What to do
Give back, word for word, only the lines from the opening of the records through the one with "red rectangle at (450, 413): moved 10 px left". Pictures stay out.

(Provided data Opens)

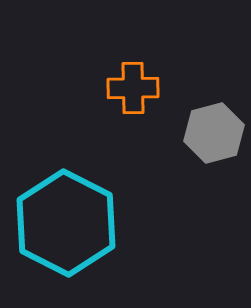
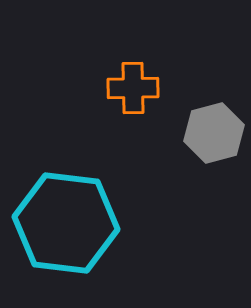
cyan hexagon: rotated 20 degrees counterclockwise
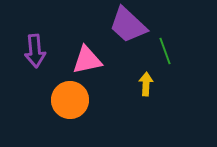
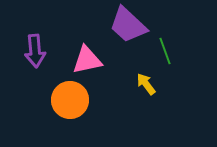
yellow arrow: rotated 40 degrees counterclockwise
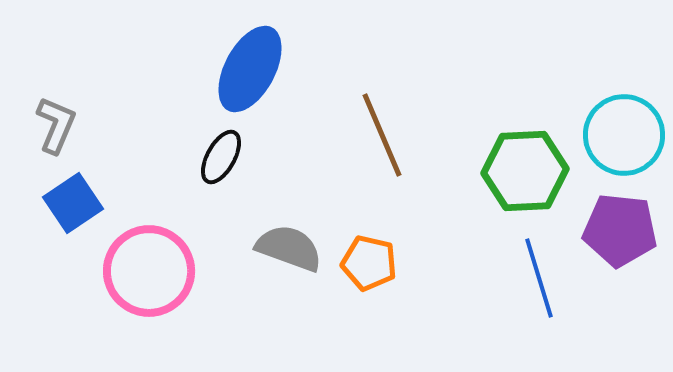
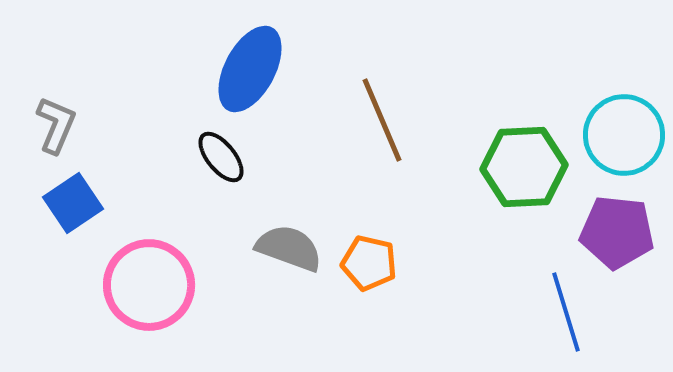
brown line: moved 15 px up
black ellipse: rotated 68 degrees counterclockwise
green hexagon: moved 1 px left, 4 px up
purple pentagon: moved 3 px left, 2 px down
pink circle: moved 14 px down
blue line: moved 27 px right, 34 px down
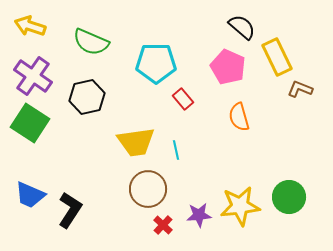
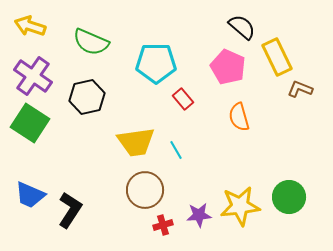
cyan line: rotated 18 degrees counterclockwise
brown circle: moved 3 px left, 1 px down
red cross: rotated 30 degrees clockwise
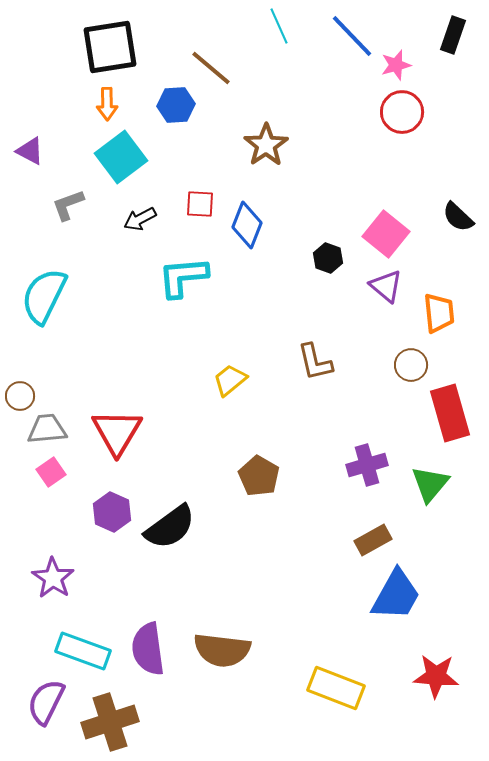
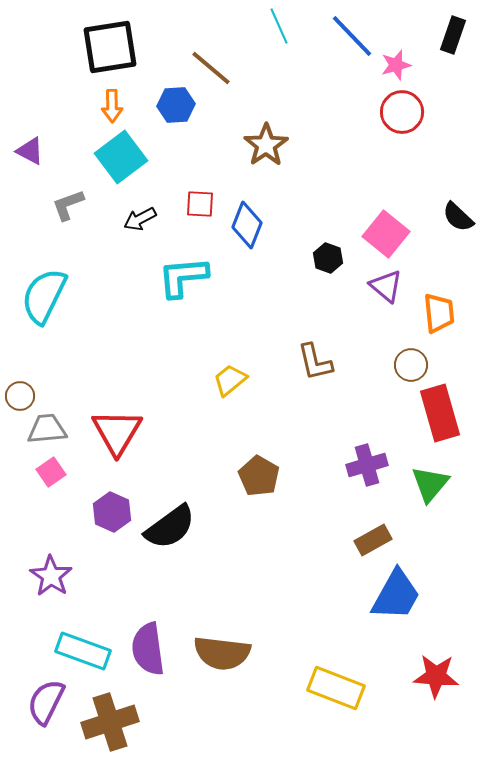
orange arrow at (107, 104): moved 5 px right, 2 px down
red rectangle at (450, 413): moved 10 px left
purple star at (53, 578): moved 2 px left, 2 px up
brown semicircle at (222, 650): moved 3 px down
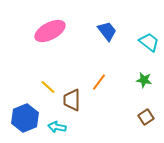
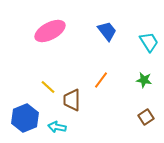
cyan trapezoid: rotated 20 degrees clockwise
orange line: moved 2 px right, 2 px up
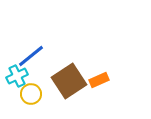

(Provided data Closes)

Result of this task
cyan hexagon: rotated 20 degrees counterclockwise
yellow arrow: rotated 40 degrees counterclockwise
brown line: moved 15 px up
black ellipse: rotated 68 degrees counterclockwise
green hexagon: moved 1 px left, 4 px up
purple pentagon: moved 3 px left, 2 px down
pink circle: moved 14 px down
blue line: moved 27 px right, 34 px down
cyan line: rotated 18 degrees counterclockwise
brown circle: moved 3 px left, 1 px down
red cross: rotated 30 degrees clockwise
orange arrow at (107, 104): moved 5 px right, 2 px down
red rectangle at (450, 413): moved 10 px left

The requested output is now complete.